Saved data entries
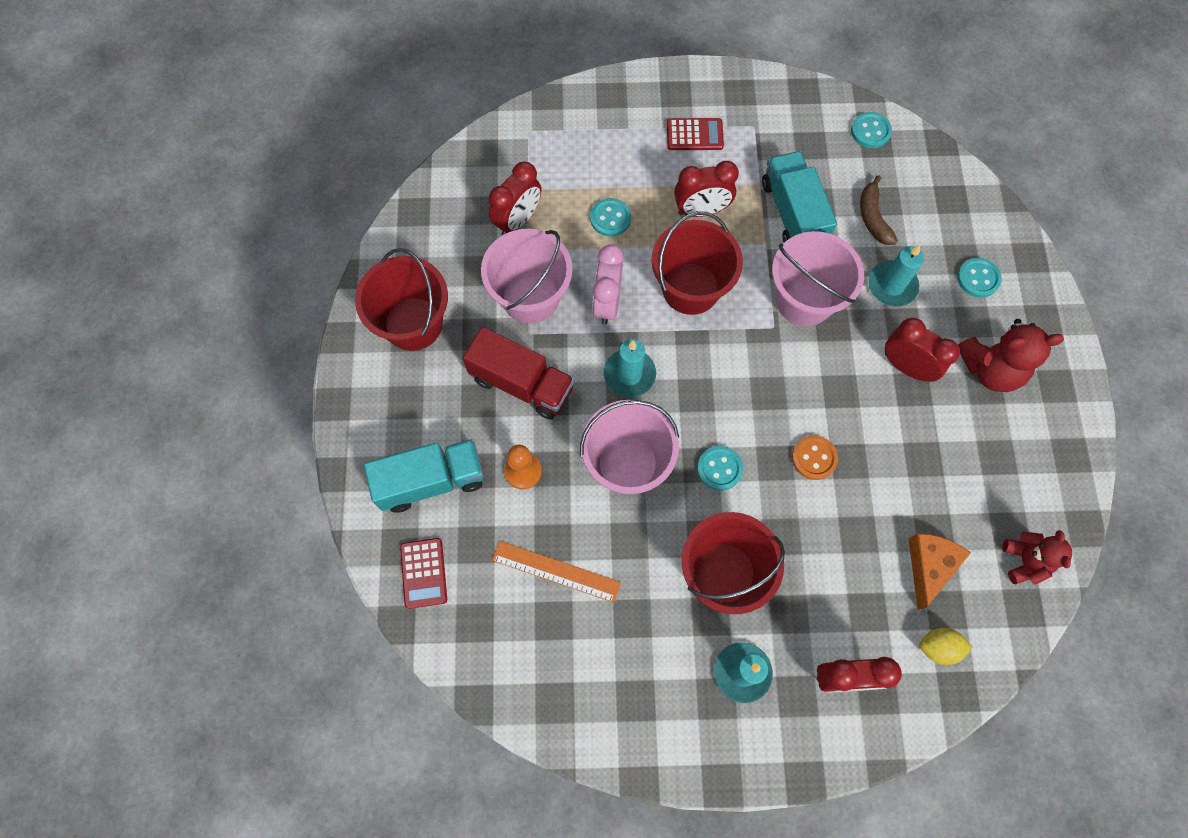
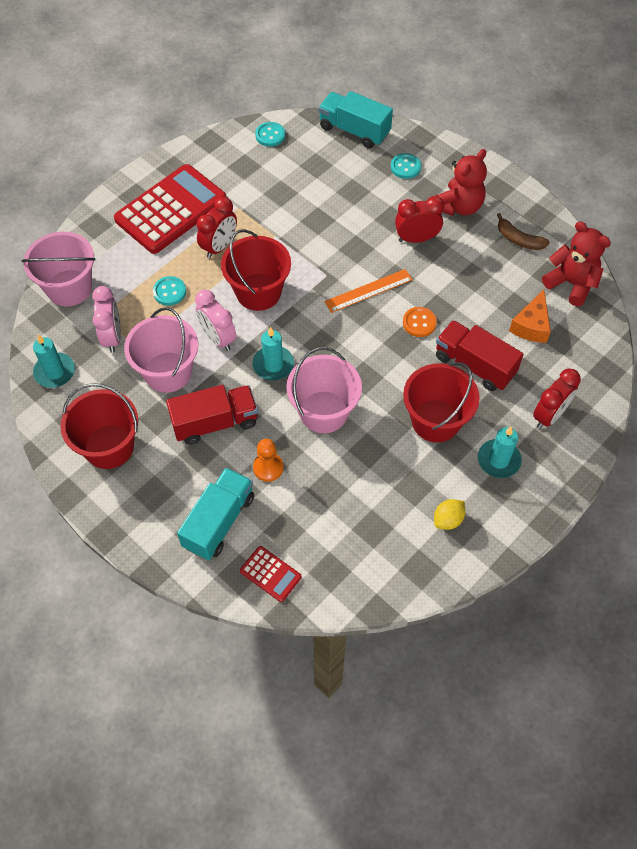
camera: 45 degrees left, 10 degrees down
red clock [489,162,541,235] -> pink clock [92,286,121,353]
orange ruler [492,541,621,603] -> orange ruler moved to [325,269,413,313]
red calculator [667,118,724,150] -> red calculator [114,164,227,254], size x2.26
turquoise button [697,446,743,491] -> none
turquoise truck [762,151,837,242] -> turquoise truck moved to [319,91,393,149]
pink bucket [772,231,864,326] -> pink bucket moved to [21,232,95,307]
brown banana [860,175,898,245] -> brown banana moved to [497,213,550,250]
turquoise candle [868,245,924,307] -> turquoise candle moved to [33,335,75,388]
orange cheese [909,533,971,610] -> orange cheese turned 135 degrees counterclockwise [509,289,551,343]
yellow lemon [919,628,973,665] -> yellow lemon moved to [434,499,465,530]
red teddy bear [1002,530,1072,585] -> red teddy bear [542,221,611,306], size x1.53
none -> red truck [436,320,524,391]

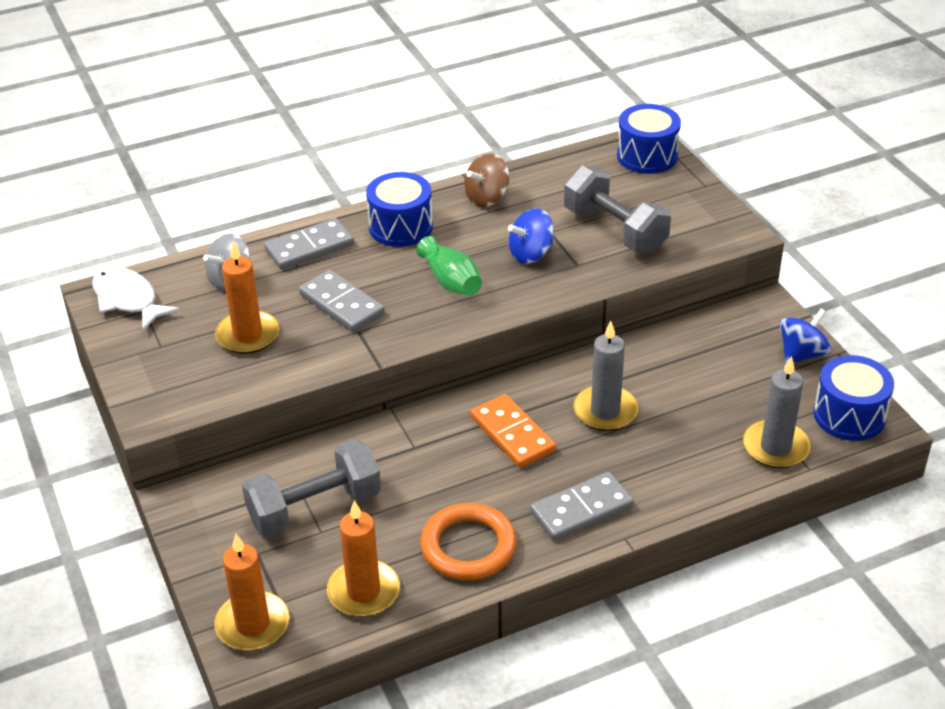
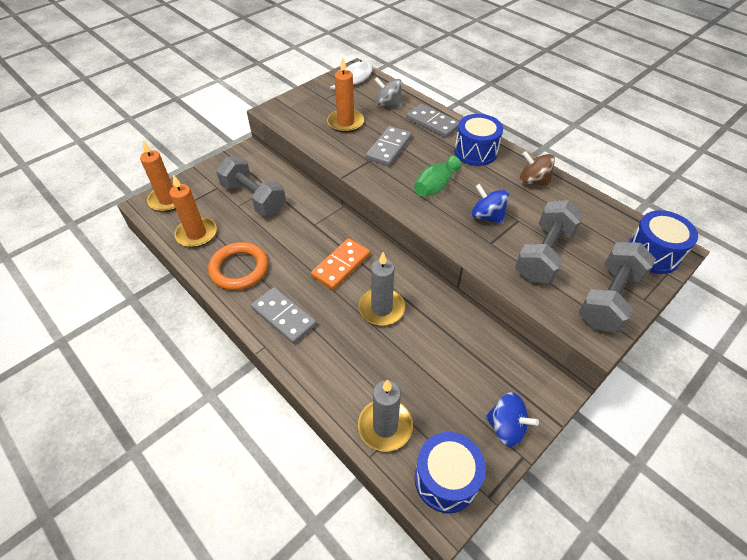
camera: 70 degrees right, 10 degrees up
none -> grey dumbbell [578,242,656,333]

- TASK STATEMENT -
Transcribe the complete set of entries verbatim. No pictures belong in the copy.

- ANSWER SECTION -
camera: 45 degrees left, 10 degrees down
red clock [489,162,541,235] -> pink clock [92,286,121,353]
orange ruler [492,541,621,603] -> orange ruler moved to [325,269,413,313]
red calculator [667,118,724,150] -> red calculator [114,164,227,254], size x2.26
turquoise button [697,446,743,491] -> none
turquoise truck [762,151,837,242] -> turquoise truck moved to [319,91,393,149]
pink bucket [772,231,864,326] -> pink bucket moved to [21,232,95,307]
brown banana [860,175,898,245] -> brown banana moved to [497,213,550,250]
turquoise candle [868,245,924,307] -> turquoise candle moved to [33,335,75,388]
orange cheese [909,533,971,610] -> orange cheese turned 135 degrees counterclockwise [509,289,551,343]
yellow lemon [919,628,973,665] -> yellow lemon moved to [434,499,465,530]
red teddy bear [1002,530,1072,585] -> red teddy bear [542,221,611,306], size x1.53
none -> red truck [436,320,524,391]

camera: 70 degrees right, 10 degrees up
none -> grey dumbbell [578,242,656,333]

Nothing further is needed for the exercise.